Work task:
Write down the lines exactly as they appear, from the one that contains "orange wallet: 8 -> 9" through the final line of the records, so that both ends are kept and no pictures come along.

Entries taken from a collection
/---
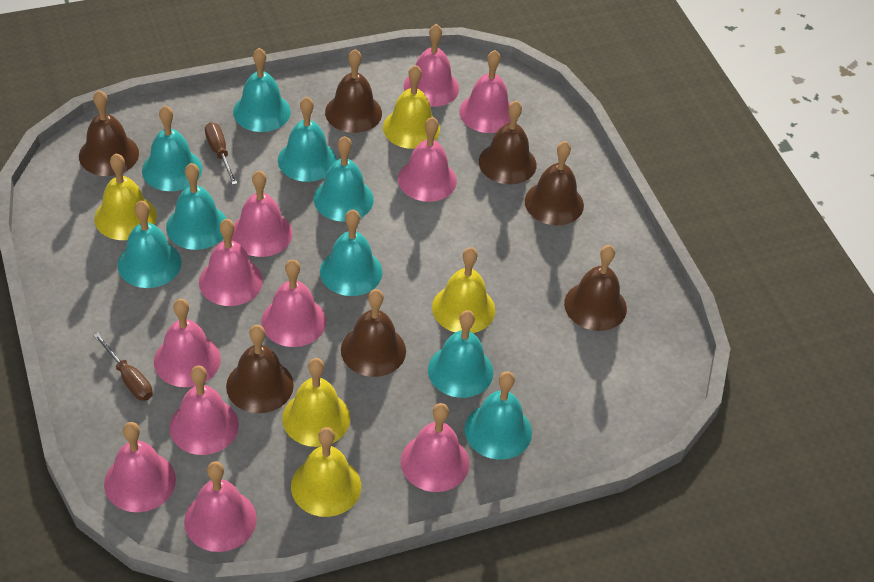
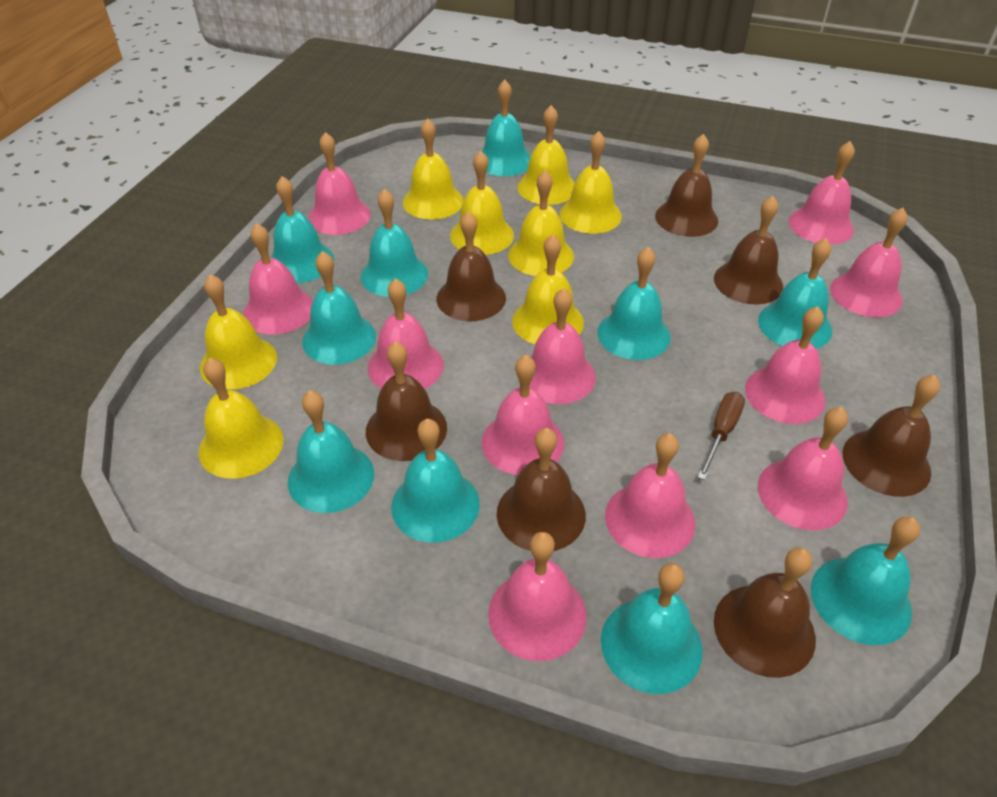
brown screwdriver: 2 -> 1
turquoise bell: 9 -> 10
yellow bell: 5 -> 8

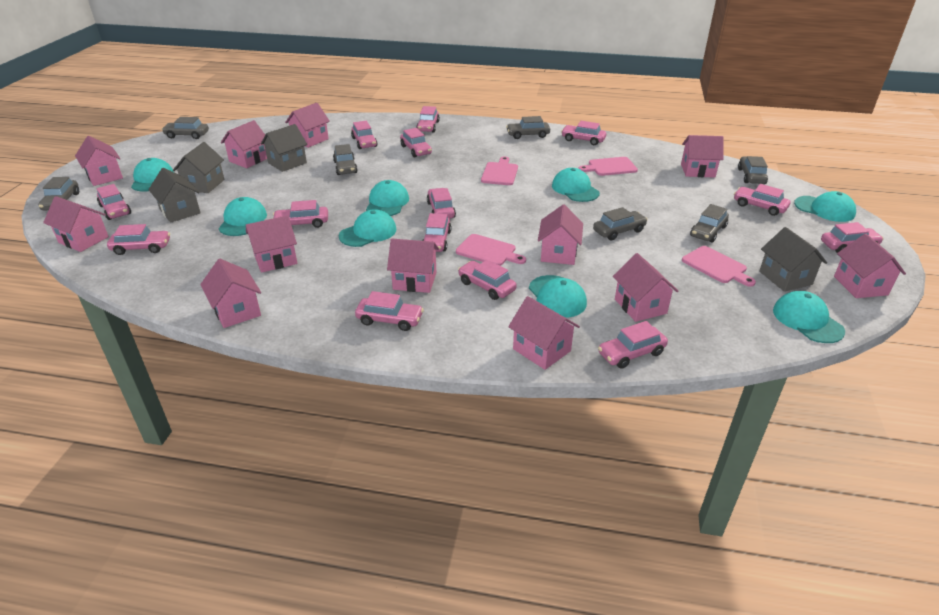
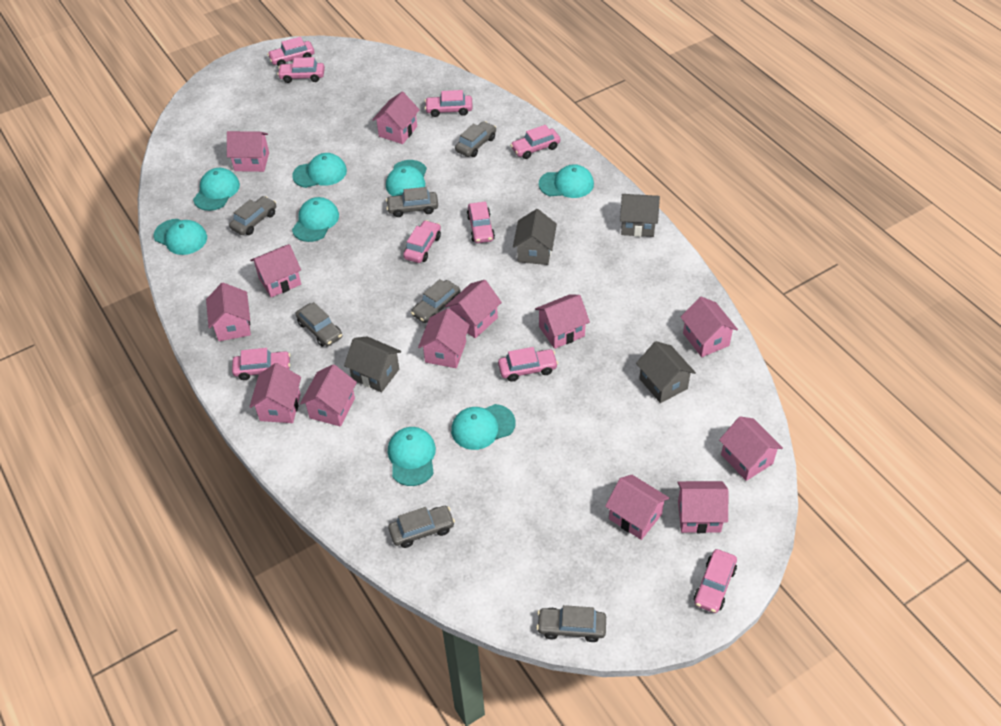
pink car: 14 -> 9
pink cutting board: 4 -> 0
pink house: 12 -> 13

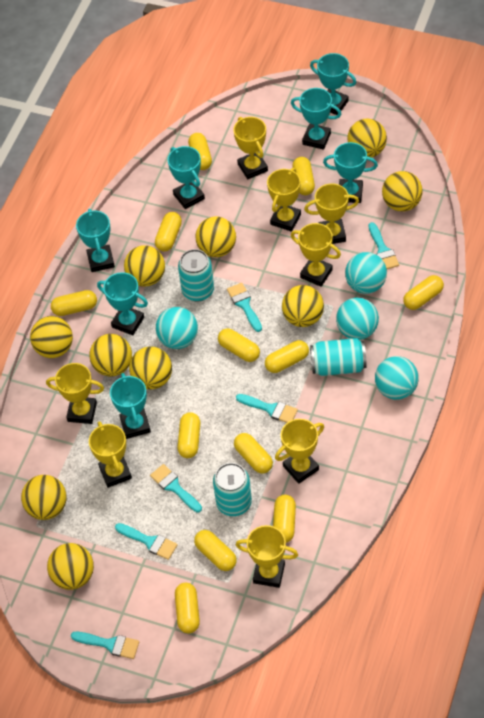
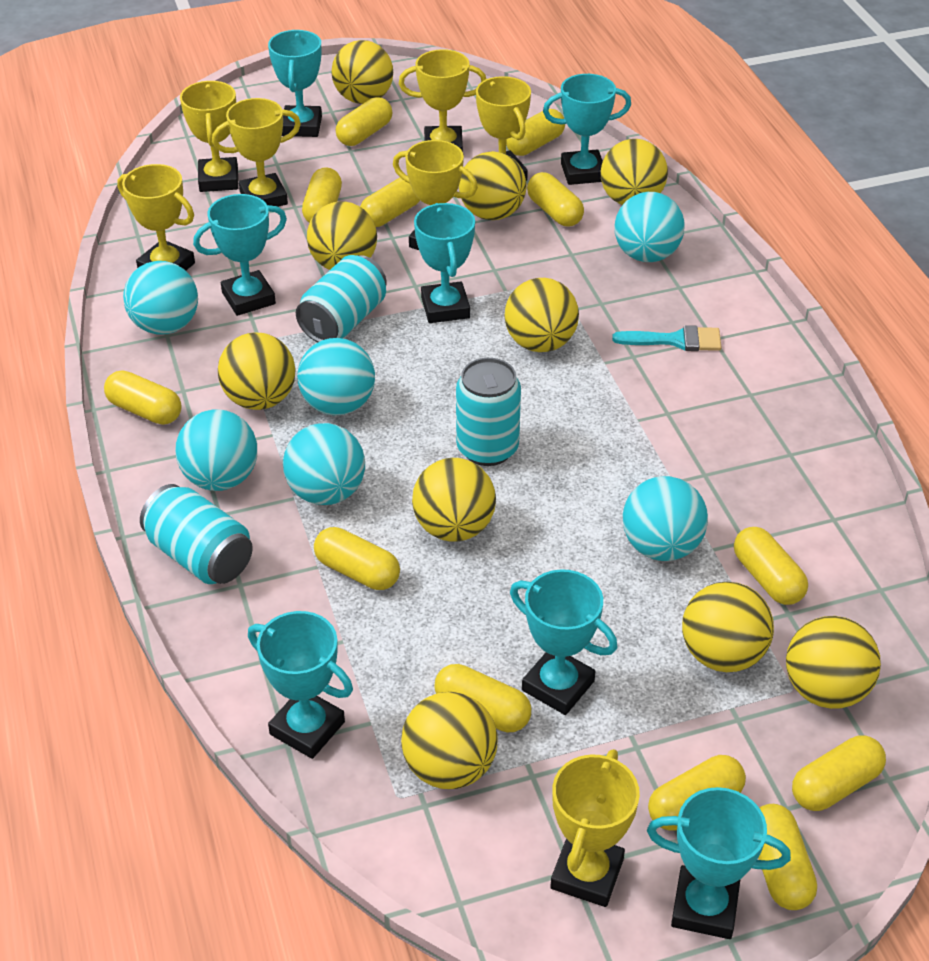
turquoise ball: 4 -> 6
turquoise brush: 6 -> 1
yellow trophy: 8 -> 7

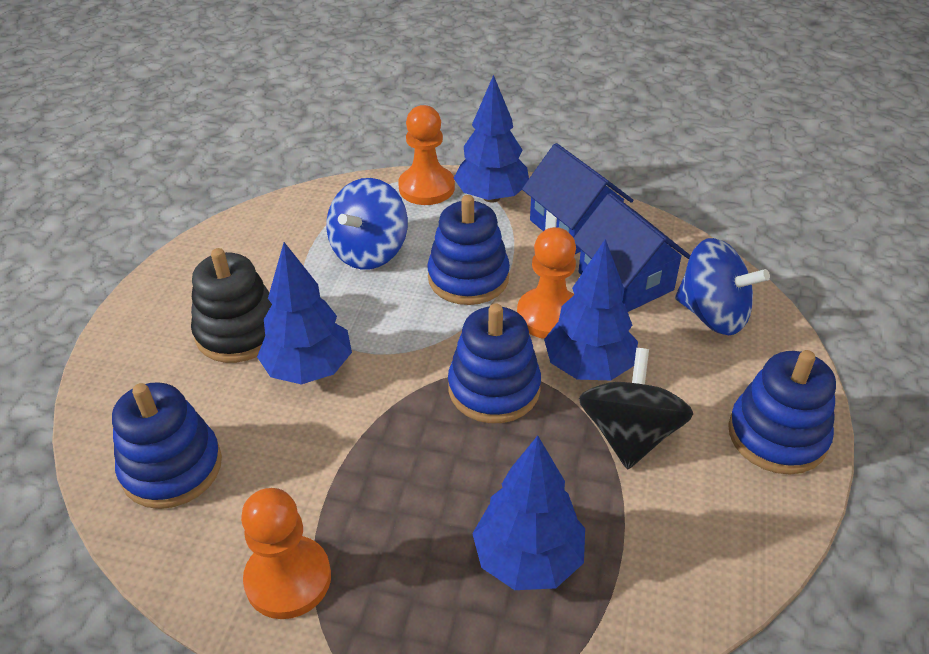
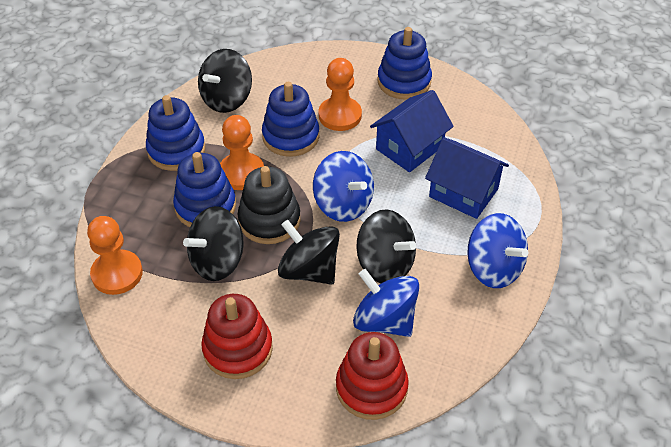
black spinning top: 1 -> 4
blue spinning top: 2 -> 3
blue tree: 4 -> 0
red stacking toy: 0 -> 2

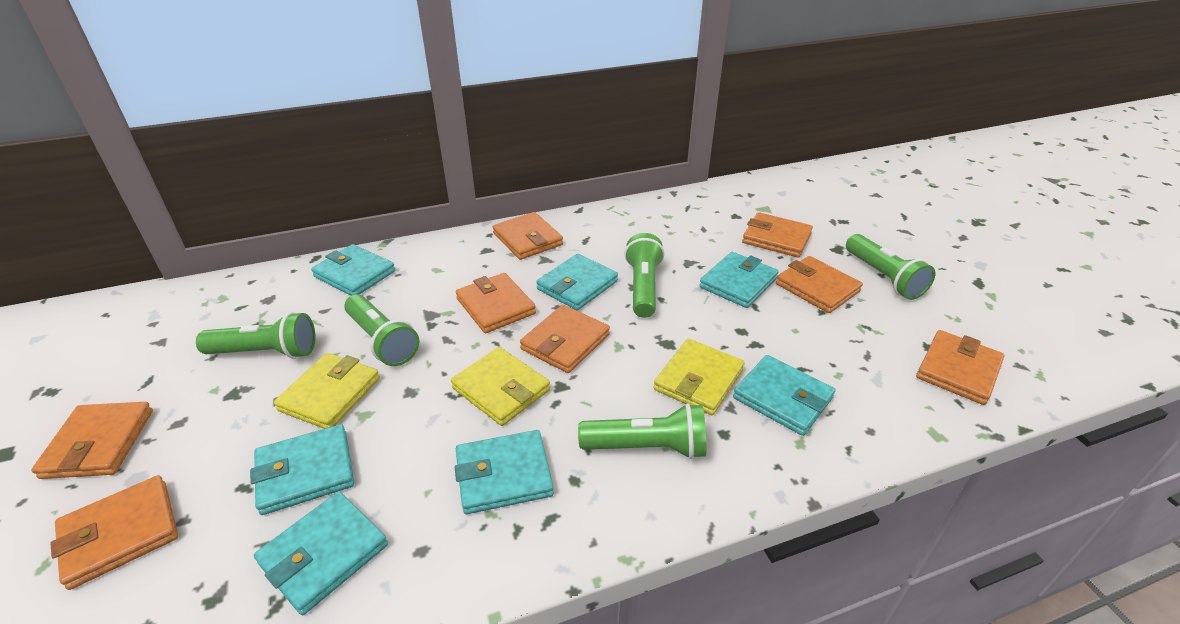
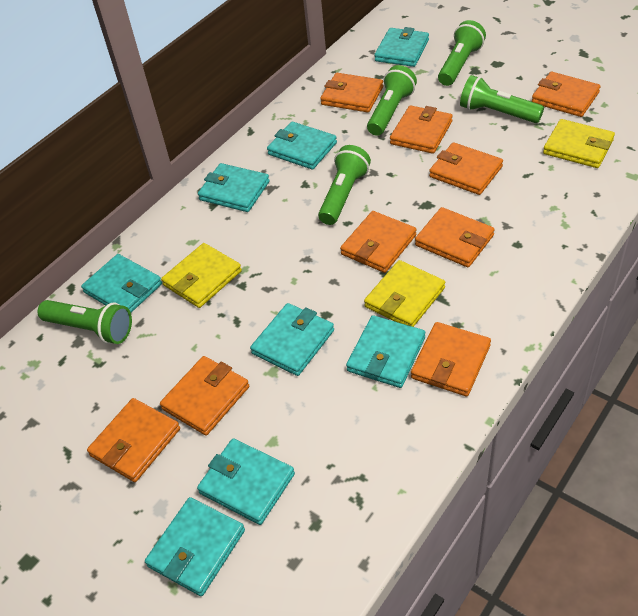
orange wallet: 8 -> 9
turquoise wallet: 7 -> 8

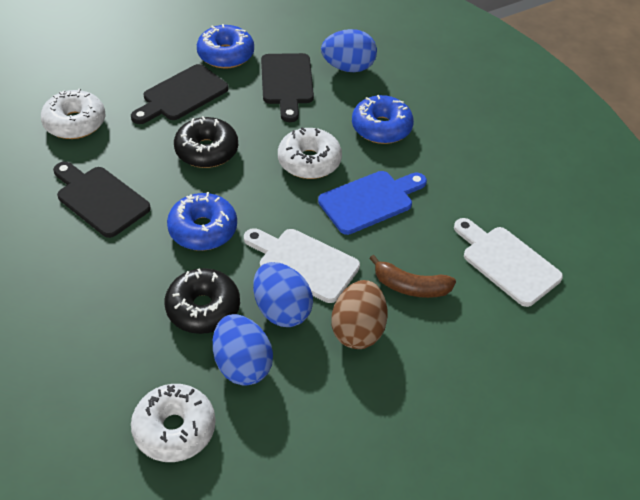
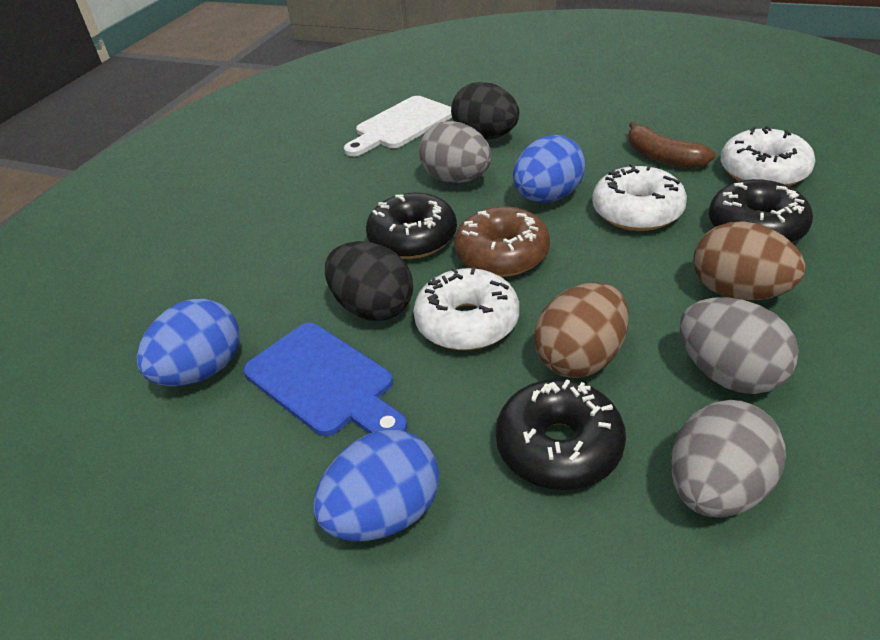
black cutting board: 3 -> 0
black donut: 2 -> 3
black egg: 0 -> 2
blue donut: 3 -> 0
brown donut: 0 -> 1
brown egg: 1 -> 2
grey egg: 0 -> 3
white cutting board: 2 -> 1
\---
Output of the exercise:
orange wallet: 8 -> 9
turquoise wallet: 7 -> 8

black cutting board: 3 -> 0
black donut: 2 -> 3
black egg: 0 -> 2
blue donut: 3 -> 0
brown donut: 0 -> 1
brown egg: 1 -> 2
grey egg: 0 -> 3
white cutting board: 2 -> 1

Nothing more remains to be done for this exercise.